**Object change descriptions**.
-----
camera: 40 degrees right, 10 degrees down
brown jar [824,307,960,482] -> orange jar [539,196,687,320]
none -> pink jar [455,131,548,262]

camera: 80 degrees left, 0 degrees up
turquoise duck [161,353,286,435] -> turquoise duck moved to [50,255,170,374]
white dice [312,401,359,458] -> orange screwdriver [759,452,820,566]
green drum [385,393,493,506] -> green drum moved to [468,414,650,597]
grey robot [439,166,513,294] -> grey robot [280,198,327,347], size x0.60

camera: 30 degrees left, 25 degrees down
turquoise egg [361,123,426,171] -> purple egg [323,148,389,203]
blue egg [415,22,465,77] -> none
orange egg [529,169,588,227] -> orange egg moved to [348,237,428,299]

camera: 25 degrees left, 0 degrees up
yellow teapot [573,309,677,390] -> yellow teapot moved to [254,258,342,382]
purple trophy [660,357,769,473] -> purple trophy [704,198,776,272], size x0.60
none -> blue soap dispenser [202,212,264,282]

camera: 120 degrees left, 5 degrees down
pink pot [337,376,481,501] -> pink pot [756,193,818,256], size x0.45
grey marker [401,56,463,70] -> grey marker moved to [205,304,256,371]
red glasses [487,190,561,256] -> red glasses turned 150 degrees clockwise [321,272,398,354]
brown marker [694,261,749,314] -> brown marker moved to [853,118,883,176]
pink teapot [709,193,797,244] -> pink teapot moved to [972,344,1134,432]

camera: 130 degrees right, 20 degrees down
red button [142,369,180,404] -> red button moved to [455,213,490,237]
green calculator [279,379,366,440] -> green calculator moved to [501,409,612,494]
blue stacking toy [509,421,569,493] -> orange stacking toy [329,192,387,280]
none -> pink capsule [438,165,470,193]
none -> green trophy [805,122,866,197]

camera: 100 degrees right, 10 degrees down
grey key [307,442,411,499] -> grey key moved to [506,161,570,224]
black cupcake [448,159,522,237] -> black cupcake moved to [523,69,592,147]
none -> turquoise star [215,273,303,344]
-----
**JOB ITEM**.
Which lines of the records above contain the word "degrees"? Copy each of them.

**RESPONSE BOX**.
camera: 40 degrees right, 10 degrees down
camera: 80 degrees left, 0 degrees up
camera: 30 degrees left, 25 degrees down
camera: 25 degrees left, 0 degrees up
camera: 120 degrees left, 5 degrees down
red glasses [487,190,561,256] -> red glasses turned 150 degrees clockwise [321,272,398,354]
camera: 130 degrees right, 20 degrees down
camera: 100 degrees right, 10 degrees down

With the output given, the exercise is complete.